What the task asks: The response should contain only those lines of the entries below that include the string "gris".

Entries supplied:

# # #

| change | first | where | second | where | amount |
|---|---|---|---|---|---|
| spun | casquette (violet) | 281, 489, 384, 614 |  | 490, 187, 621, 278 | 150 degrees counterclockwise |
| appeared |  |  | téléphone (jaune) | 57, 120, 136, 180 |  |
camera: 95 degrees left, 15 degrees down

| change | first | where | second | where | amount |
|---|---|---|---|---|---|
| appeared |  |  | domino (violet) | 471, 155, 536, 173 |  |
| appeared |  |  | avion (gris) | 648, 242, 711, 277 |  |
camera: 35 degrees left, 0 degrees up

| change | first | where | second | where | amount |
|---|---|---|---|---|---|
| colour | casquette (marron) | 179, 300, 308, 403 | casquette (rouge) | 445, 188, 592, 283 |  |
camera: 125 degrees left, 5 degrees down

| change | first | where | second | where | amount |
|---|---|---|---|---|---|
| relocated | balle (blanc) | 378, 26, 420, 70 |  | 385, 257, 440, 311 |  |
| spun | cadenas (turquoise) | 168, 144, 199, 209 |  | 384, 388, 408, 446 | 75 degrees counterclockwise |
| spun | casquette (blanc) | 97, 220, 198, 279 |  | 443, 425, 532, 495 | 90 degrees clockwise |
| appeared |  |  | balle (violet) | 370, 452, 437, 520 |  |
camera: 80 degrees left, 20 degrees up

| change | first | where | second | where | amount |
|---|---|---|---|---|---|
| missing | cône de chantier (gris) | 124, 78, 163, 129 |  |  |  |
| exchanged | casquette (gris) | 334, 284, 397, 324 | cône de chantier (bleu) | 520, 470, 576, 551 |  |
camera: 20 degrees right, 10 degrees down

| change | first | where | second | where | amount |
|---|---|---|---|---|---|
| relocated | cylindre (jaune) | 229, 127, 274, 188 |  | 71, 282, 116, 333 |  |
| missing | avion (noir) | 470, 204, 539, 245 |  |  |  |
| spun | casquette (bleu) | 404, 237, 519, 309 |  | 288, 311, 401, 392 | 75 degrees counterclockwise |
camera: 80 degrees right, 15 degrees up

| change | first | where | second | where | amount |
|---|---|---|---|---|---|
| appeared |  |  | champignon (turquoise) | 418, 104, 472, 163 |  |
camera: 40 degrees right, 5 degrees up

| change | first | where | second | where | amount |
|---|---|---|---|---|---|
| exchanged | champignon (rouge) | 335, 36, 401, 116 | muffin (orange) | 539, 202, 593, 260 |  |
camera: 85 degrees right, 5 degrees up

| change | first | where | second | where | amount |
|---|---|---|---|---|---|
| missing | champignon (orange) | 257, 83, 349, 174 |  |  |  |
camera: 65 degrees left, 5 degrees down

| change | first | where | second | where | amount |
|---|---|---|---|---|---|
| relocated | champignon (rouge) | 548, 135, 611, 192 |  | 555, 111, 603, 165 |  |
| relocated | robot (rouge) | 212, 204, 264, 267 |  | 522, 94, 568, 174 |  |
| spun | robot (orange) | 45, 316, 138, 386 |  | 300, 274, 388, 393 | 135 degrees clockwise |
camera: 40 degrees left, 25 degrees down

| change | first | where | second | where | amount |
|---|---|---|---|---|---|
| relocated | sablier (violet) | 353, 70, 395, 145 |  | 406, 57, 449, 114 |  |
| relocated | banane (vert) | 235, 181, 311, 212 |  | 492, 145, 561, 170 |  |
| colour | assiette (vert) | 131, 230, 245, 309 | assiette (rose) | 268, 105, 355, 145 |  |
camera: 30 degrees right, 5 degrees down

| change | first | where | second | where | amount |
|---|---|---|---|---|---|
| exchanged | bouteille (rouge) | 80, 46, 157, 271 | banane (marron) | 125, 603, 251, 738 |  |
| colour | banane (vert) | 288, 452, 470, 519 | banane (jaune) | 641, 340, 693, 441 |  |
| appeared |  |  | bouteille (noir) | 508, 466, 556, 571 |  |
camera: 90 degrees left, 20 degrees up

# # #

Solved problem:
| appeared |  |  | avion (gris) | 648, 242, 711, 277 |  |
| missing | cône de chantier (gris) | 124, 78, 163, 129 |  |  |  |
| exchanged | casquette (gris) | 334, 284, 397, 324 | cône de chantier (bleu) | 520, 470, 576, 551 |  |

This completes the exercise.